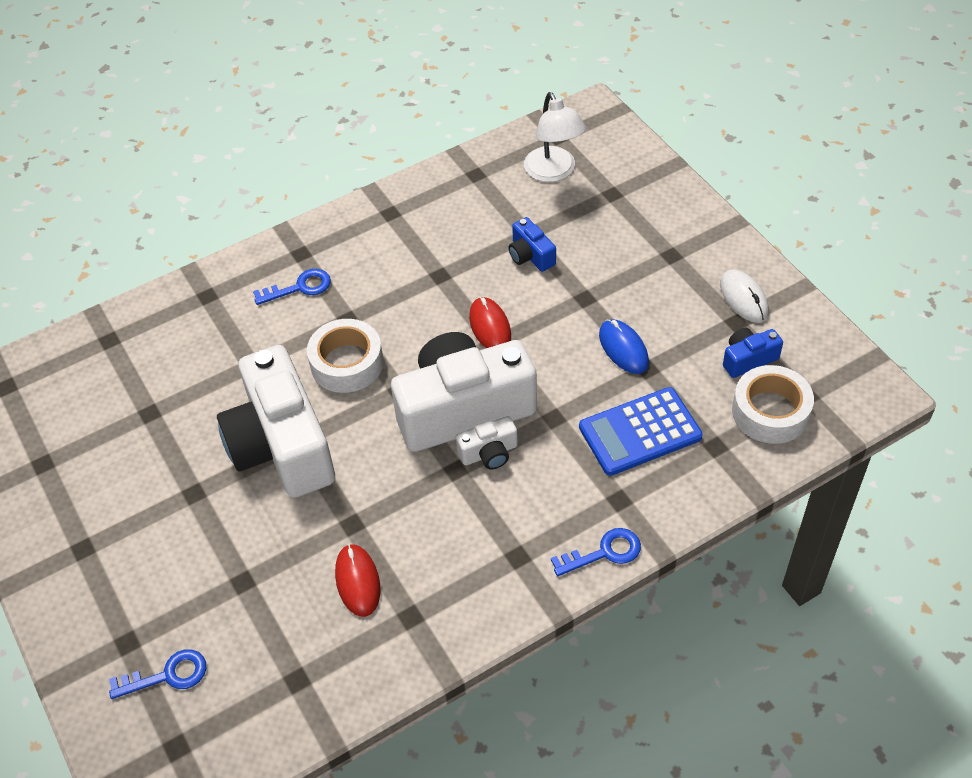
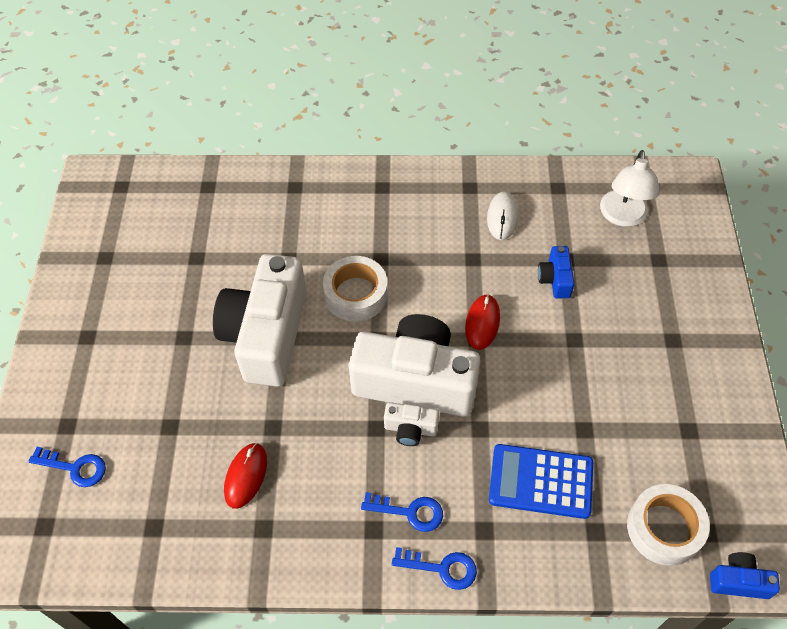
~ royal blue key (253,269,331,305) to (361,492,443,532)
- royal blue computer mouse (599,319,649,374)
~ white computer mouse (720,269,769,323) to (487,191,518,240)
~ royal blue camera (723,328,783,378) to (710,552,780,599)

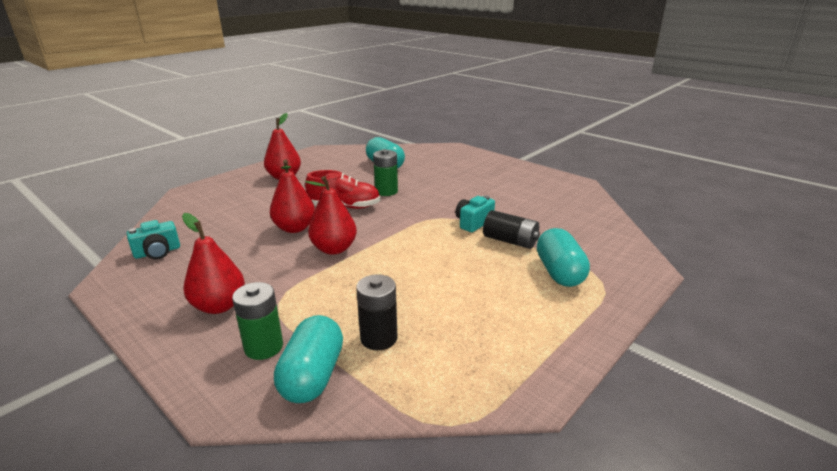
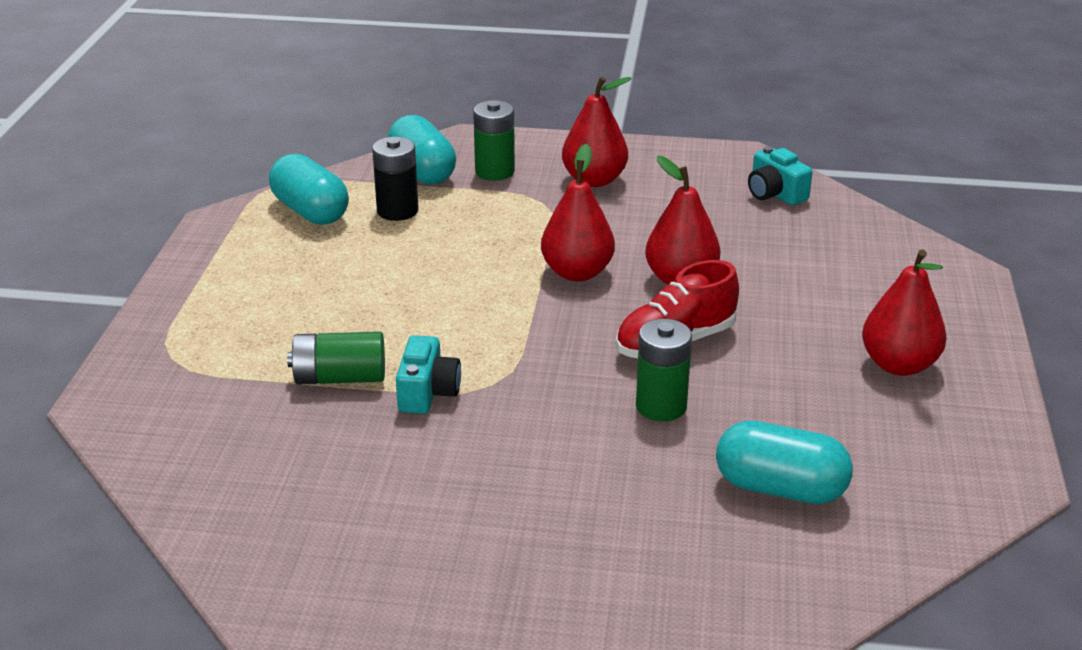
~ teal camera (127,220,180,259) = (748,146,813,205) 60 degrees counterclockwise
~ ebony AA battery (483,210,540,249) to leaf-green AA battery (287,331,385,385)
~ teal pill (537,228,590,287) to (269,153,349,225)

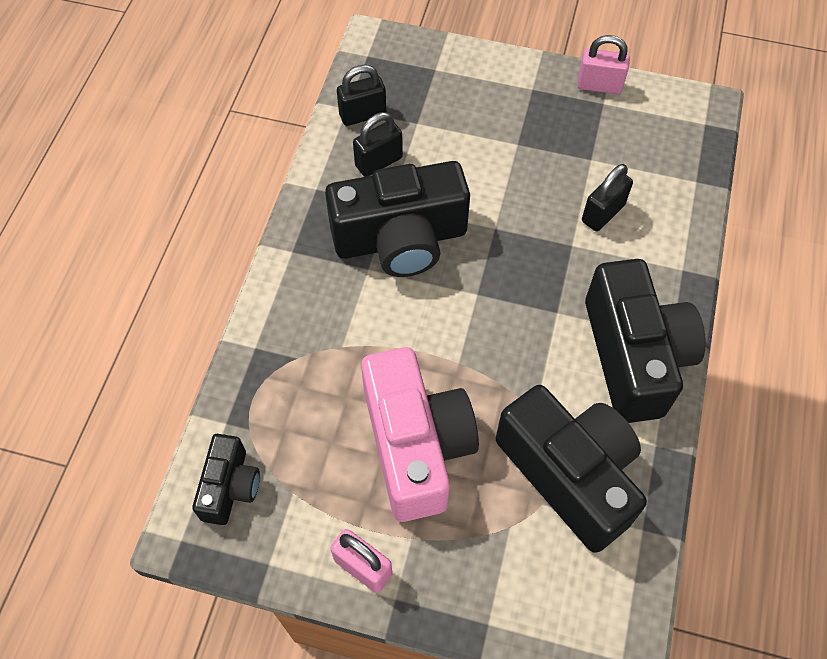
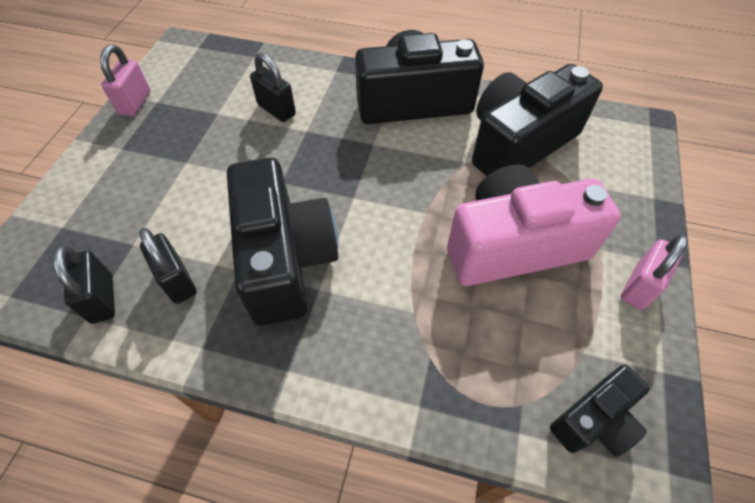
~ ebony camera (192,434,260,525) = (550,365,649,457) 135 degrees clockwise

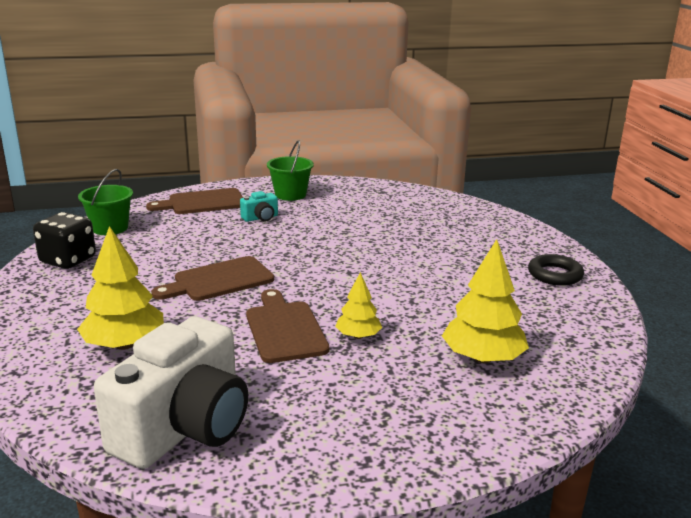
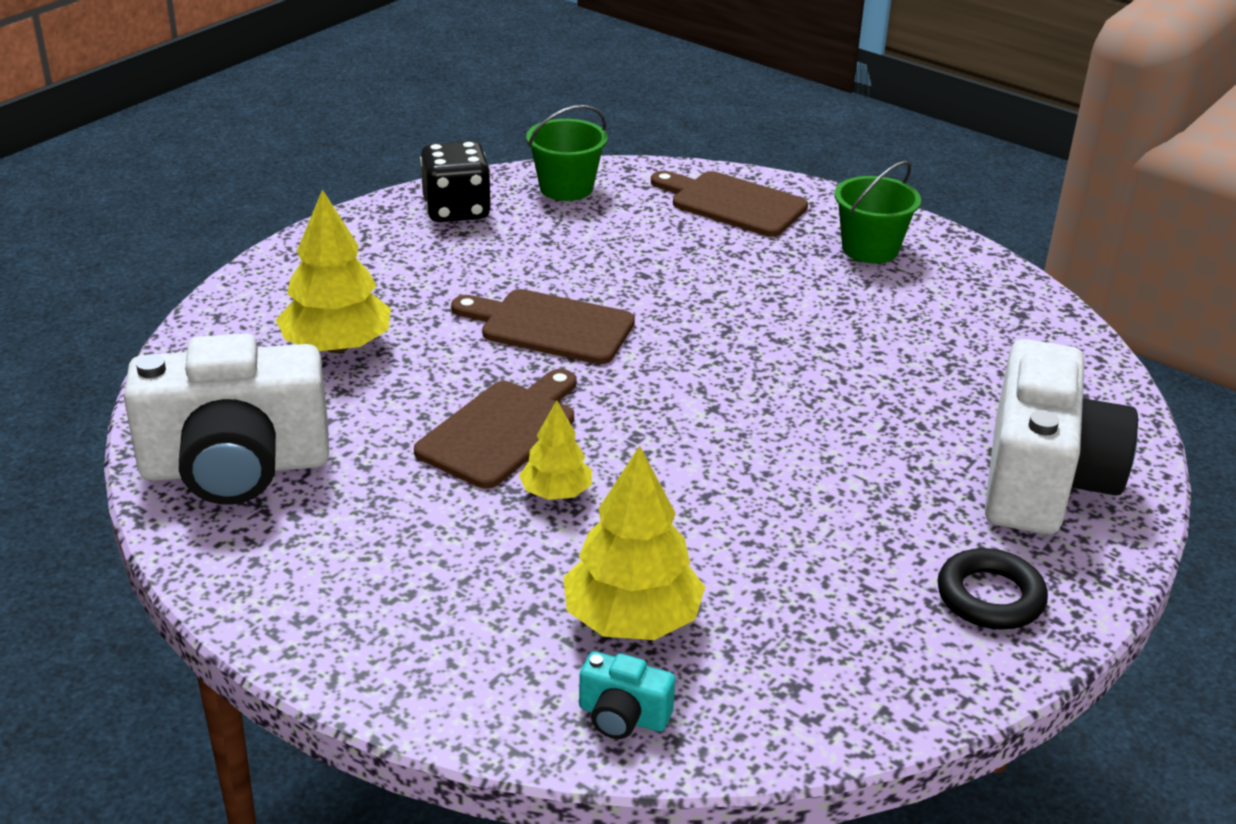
~ teal camera (240,191,278,222) to (579,651,676,739)
+ white camera (985,339,1138,534)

========================================

**Problem to solve:** Go through the material and copy every line in which the word "royal" occurs.

**Response below:**
~ royal blue key (253,269,331,305) to (361,492,443,532)
- royal blue computer mouse (599,319,649,374)
~ royal blue camera (723,328,783,378) to (710,552,780,599)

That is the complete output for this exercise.